#### [Problem]
All lines in the data below carrying the string "white" are to be located and copied.

Records from a data collection:
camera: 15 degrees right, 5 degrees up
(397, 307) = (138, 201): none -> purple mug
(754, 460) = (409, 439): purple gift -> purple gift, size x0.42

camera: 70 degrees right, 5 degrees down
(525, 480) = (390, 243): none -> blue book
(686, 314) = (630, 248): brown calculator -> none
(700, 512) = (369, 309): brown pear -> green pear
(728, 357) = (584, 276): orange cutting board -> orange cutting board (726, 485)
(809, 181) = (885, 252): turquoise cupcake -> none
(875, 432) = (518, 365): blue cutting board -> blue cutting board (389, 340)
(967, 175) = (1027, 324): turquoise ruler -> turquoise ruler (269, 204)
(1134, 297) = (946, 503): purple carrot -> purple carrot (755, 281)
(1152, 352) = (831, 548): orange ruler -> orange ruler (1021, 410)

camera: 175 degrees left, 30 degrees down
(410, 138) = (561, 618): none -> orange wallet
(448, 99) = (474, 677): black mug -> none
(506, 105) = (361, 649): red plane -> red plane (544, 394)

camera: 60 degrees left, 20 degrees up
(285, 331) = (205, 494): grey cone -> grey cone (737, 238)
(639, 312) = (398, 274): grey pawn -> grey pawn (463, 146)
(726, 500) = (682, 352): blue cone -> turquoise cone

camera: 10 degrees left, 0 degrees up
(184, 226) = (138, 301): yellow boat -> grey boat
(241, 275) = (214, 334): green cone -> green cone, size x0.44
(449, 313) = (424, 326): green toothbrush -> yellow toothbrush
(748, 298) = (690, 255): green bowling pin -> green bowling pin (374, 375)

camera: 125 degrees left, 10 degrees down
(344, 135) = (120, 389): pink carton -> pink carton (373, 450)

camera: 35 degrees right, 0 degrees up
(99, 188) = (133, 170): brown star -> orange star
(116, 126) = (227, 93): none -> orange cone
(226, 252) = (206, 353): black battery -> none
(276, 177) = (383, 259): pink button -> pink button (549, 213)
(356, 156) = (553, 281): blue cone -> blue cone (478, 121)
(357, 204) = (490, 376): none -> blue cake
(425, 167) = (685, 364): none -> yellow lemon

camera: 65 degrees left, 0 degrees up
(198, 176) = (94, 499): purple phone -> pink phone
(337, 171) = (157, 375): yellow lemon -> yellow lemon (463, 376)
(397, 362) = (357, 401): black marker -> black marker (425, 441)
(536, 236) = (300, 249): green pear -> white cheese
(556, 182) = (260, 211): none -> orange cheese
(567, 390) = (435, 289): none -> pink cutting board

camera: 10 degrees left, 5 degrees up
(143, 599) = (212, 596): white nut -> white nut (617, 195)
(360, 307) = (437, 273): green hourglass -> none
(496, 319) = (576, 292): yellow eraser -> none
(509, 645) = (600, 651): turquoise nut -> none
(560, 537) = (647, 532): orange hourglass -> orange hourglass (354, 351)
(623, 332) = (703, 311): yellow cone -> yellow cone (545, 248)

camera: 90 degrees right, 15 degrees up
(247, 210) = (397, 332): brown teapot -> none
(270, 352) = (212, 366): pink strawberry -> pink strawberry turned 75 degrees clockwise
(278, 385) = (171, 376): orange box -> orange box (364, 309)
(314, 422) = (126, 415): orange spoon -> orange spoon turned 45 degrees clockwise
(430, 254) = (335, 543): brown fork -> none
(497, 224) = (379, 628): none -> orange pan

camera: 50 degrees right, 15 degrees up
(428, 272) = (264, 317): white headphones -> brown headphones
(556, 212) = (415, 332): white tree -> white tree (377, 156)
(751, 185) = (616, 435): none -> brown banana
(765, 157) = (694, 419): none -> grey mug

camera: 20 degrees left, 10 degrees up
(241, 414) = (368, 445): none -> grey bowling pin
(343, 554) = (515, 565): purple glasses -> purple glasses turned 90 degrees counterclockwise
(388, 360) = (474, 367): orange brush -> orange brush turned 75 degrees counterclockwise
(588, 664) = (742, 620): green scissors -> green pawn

#### [Solution for this exercise]
(536, 236) = (300, 249): green pear -> white cheese
(143, 599) = (212, 596): white nut -> white nut (617, 195)
(428, 272) = (264, 317): white headphones -> brown headphones
(556, 212) = (415, 332): white tree -> white tree (377, 156)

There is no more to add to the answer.